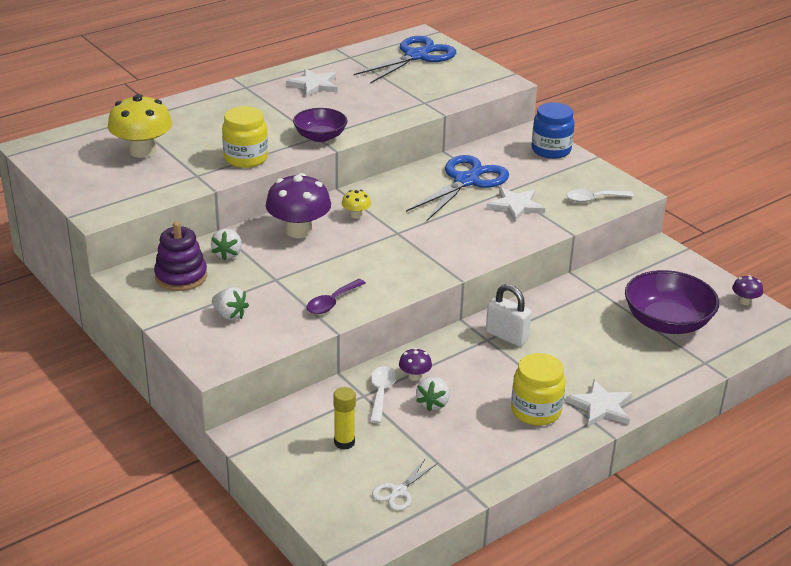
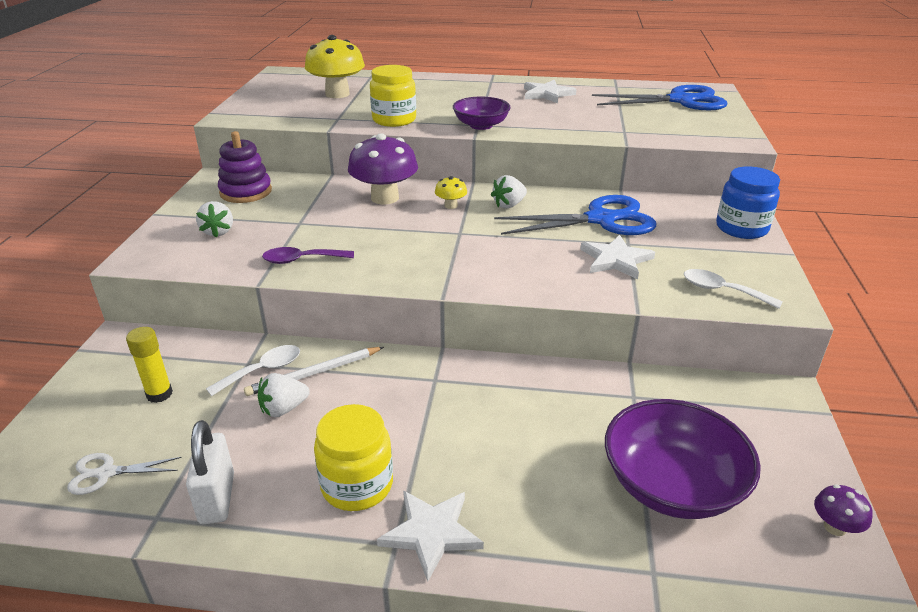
camera: 45 degrees right, 0 degrees up
(228, 254) = (304, 192): white strawberry -> white strawberry (509, 205)
(414, 376) = (314, 373): purple mushroom -> white pencil
(507, 336) = (458, 388): white padlock -> white padlock (217, 498)

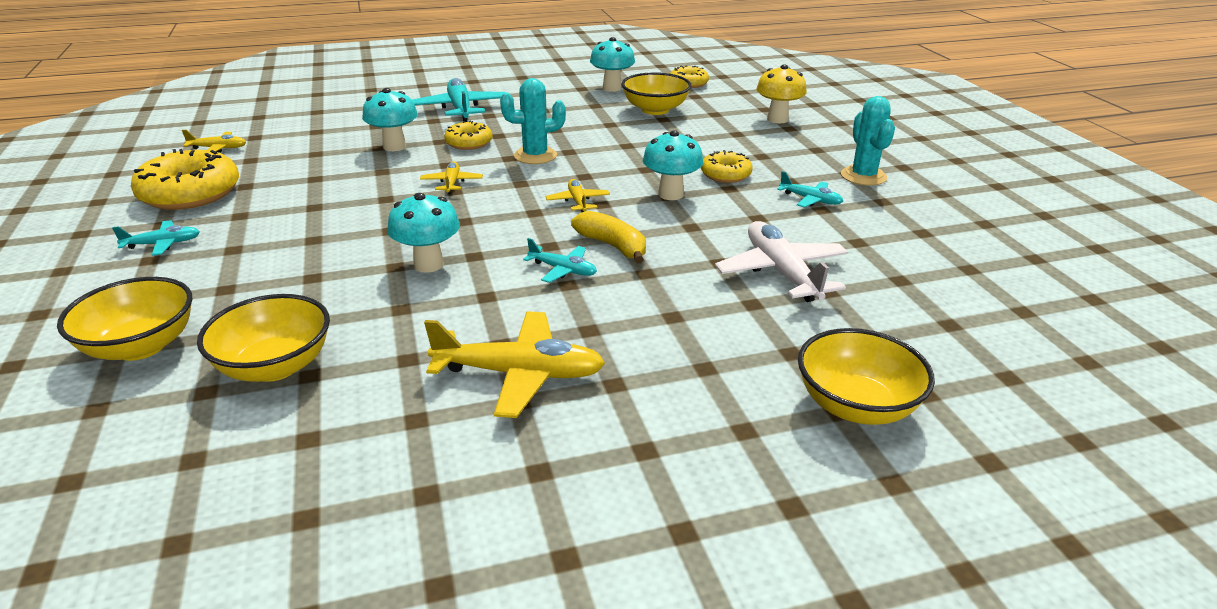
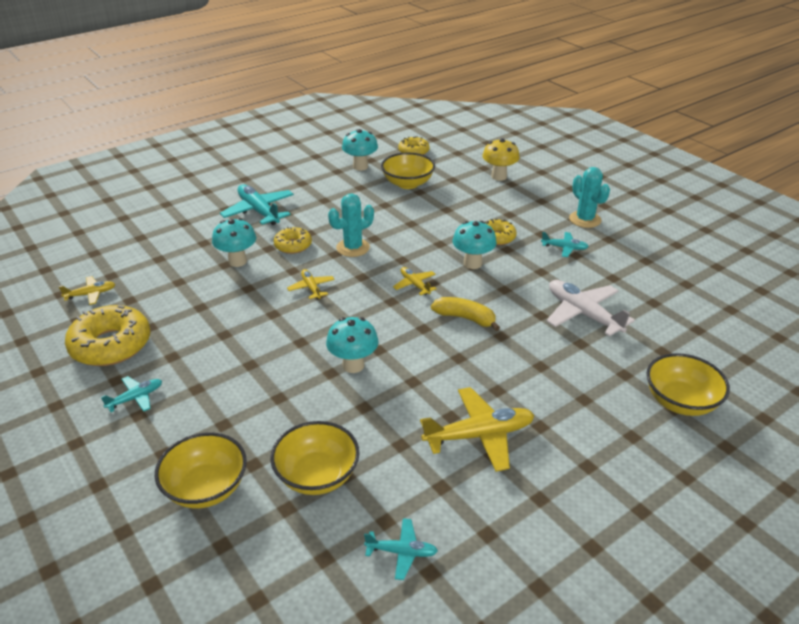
camera: 20 degrees left, 5 degrees up
(563, 270) = (447, 346): turquoise plane -> turquoise plane (402, 552)

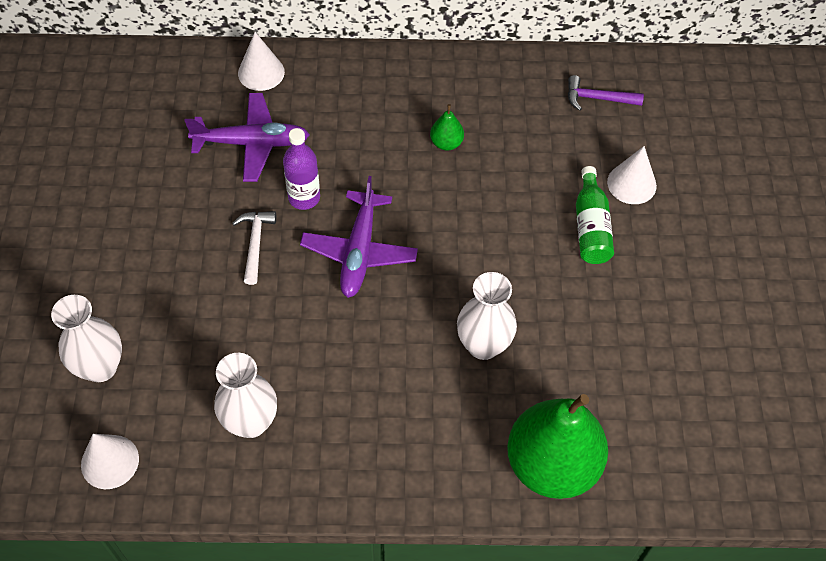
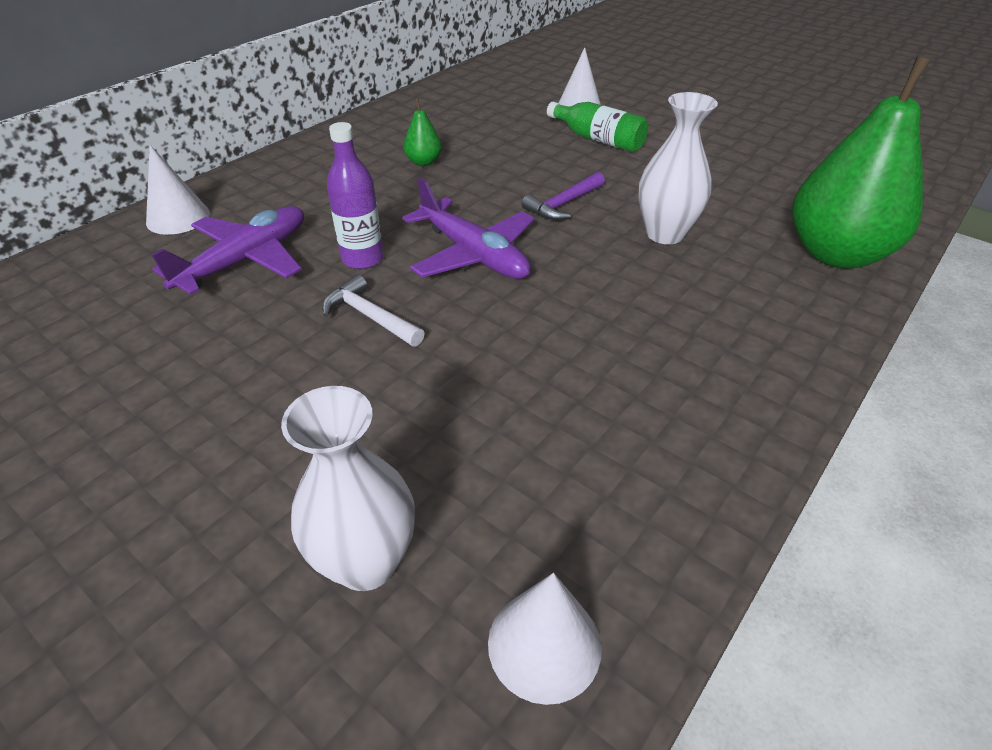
camera: 50 degrees left, 15 degrees down
(251, 422) = (612, 439): white vase -> none
(598, 98) = (483, 92): purple hammer -> purple hammer (563, 204)

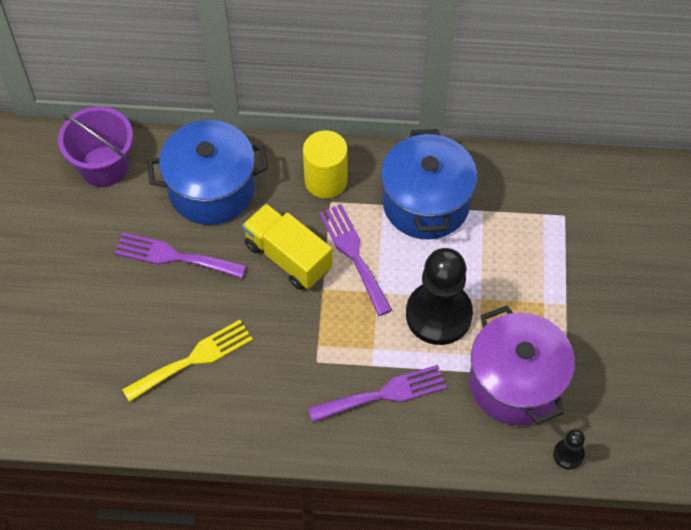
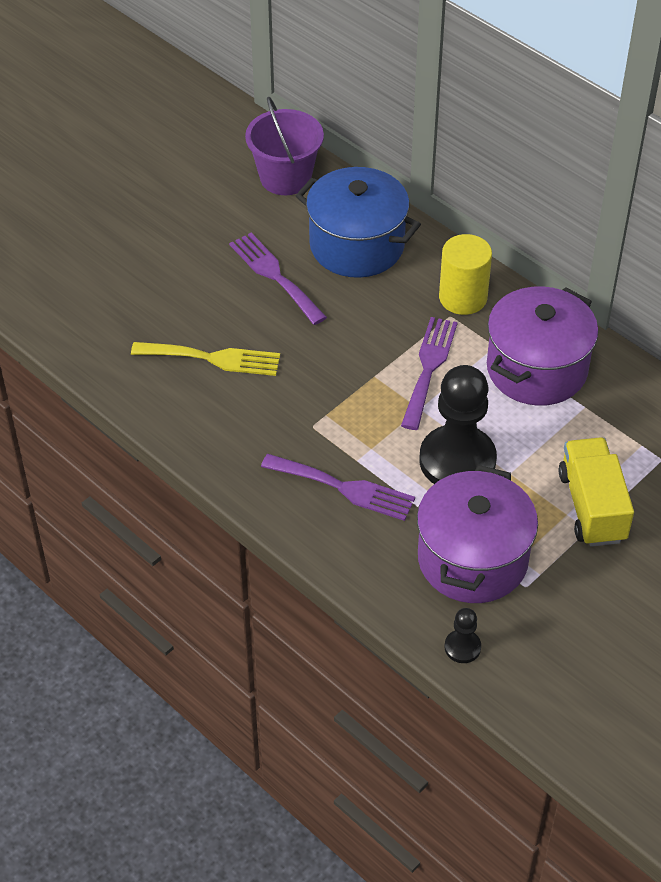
camera: 40 degrees right, 10 degrees down
(288, 257) = (369, 334): yellow truck -> yellow truck (592, 507)
(426, 203) = (536, 369): blue pot -> purple pot

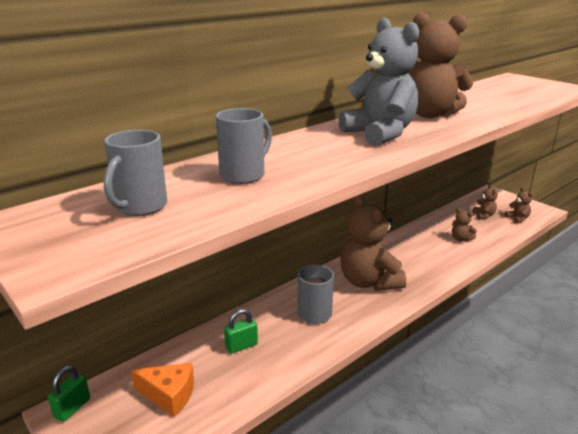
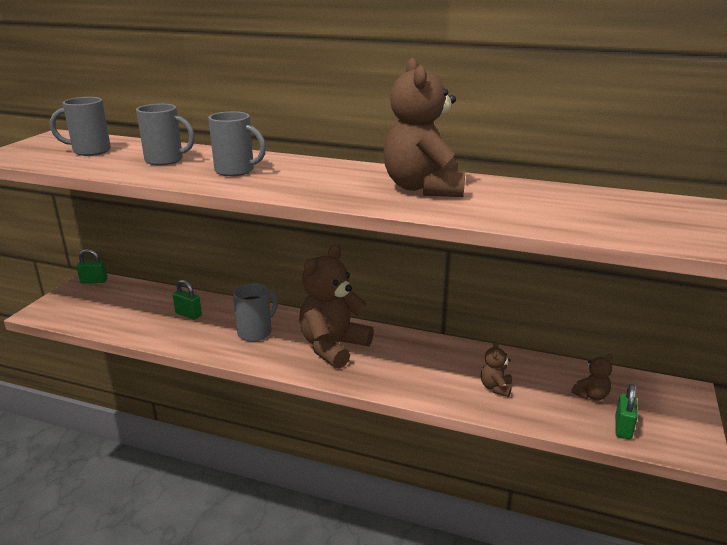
camera: 60 degrees right, 0 degrees up
(169, 395) = (119, 306): orange cheese -> none
(321, 154) = (236, 171): none -> grey mug
(380, 134) = (321, 179): grey teddy bear -> none
(517, 219) = (623, 428): brown teddy bear -> green padlock

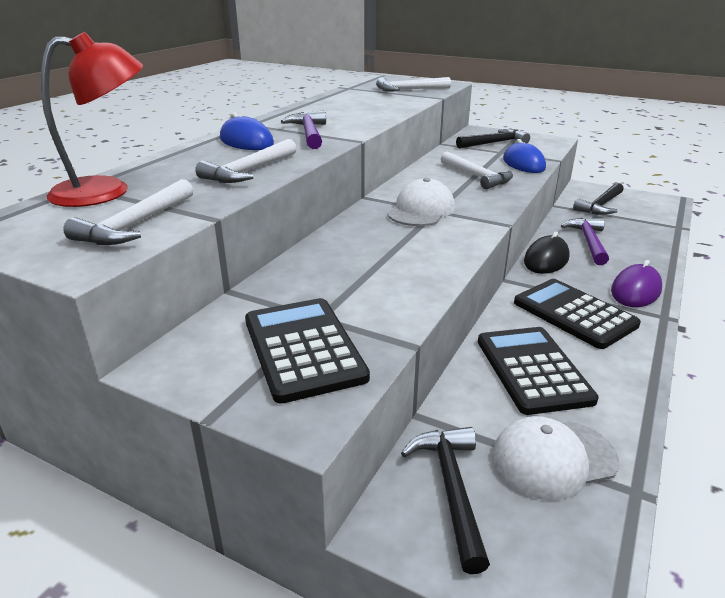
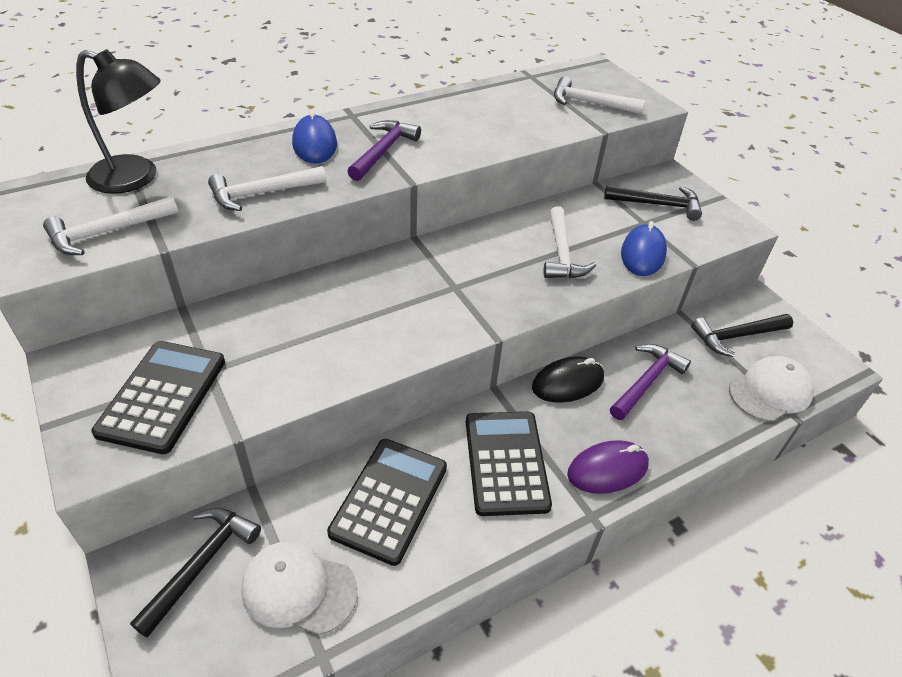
camera: 30 degrees right, 15 degrees up
(107, 191) = (136, 178): red lamp -> black lamp
(421, 210) = (441, 280): white cap -> white cap (770, 391)

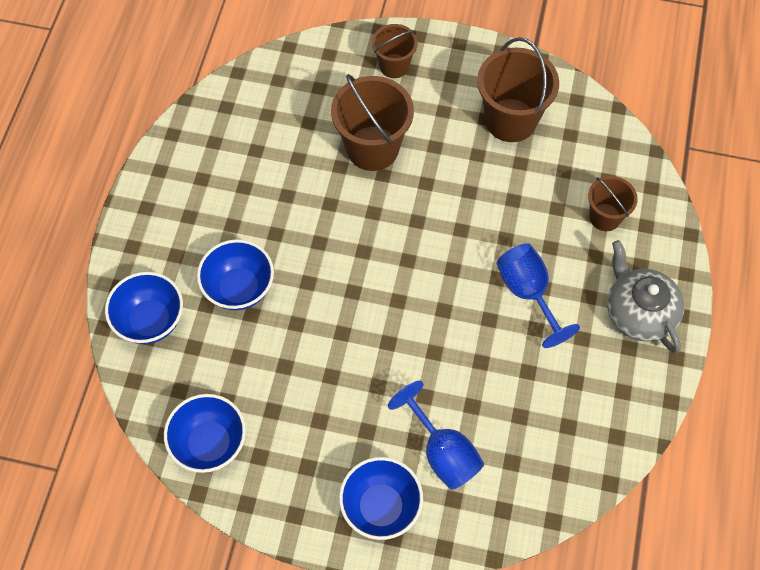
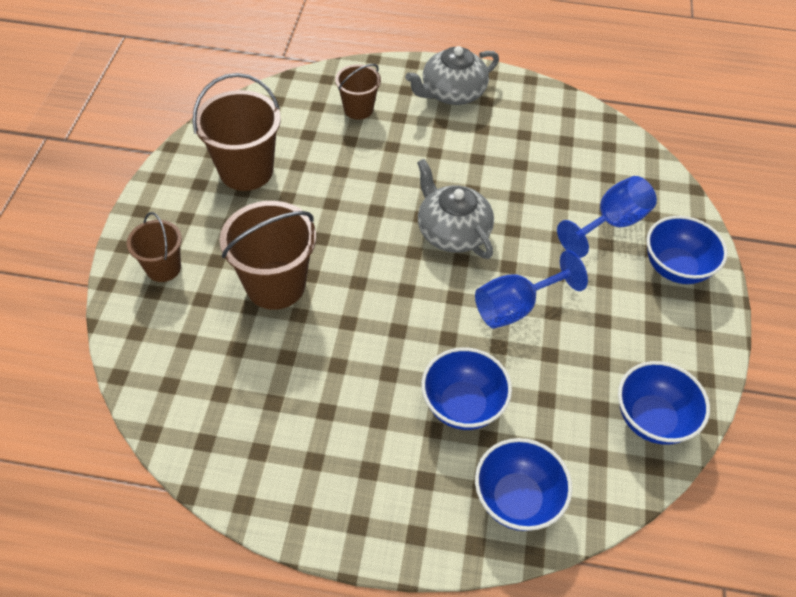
camera: 95 degrees left, 10 degrees down
(432, 295) = (452, 232): none -> grey teapot
(528, 293) = (441, 162): blue goblet -> blue goblet (515, 307)

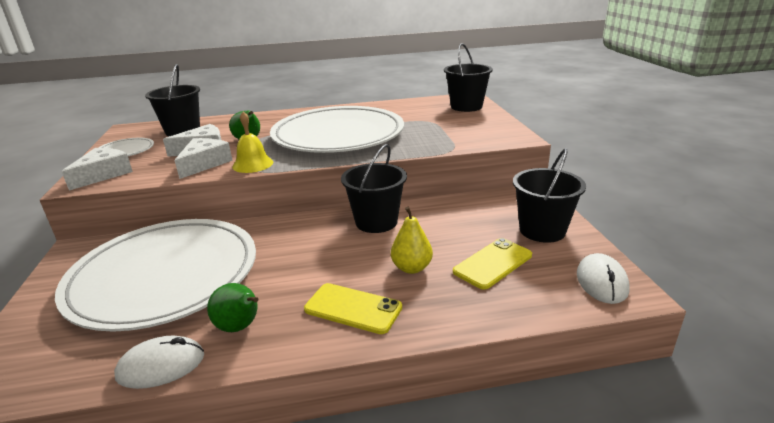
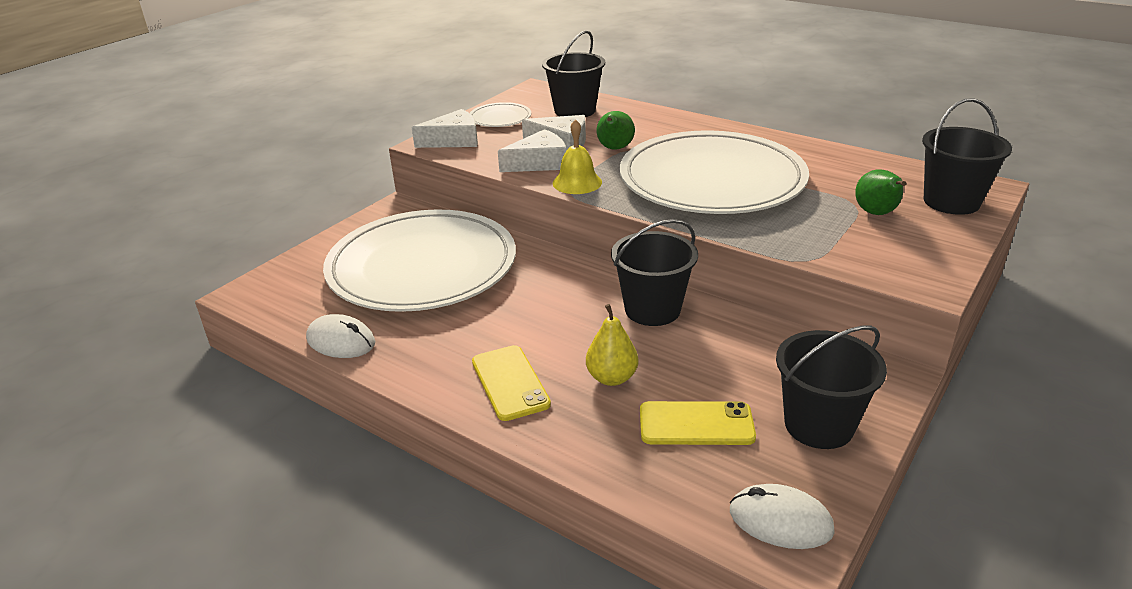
camera: 45 degrees right, 5 degrees up
(240, 327) = (417, 344): green pear -> green pear (877, 213)
(601, 282) = (780, 520): white mouse -> white mouse turned 60 degrees clockwise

* Exercise details *
Reproduce the material above exactly, but only from the line with "(107, 191) = (136, 178): red" through its last line, leaving pictures out.

* Worked solution *
(107, 191) = (136, 178): red lamp -> black lamp
(421, 210) = (441, 280): white cap -> white cap (770, 391)

camera: 95 degrees left, 10 degrees down
(432, 295) = (452, 232): none -> grey teapot
(528, 293) = (441, 162): blue goblet -> blue goblet (515, 307)

camera: 45 degrees right, 5 degrees up
(240, 327) = (417, 344): green pear -> green pear (877, 213)
(601, 282) = (780, 520): white mouse -> white mouse turned 60 degrees clockwise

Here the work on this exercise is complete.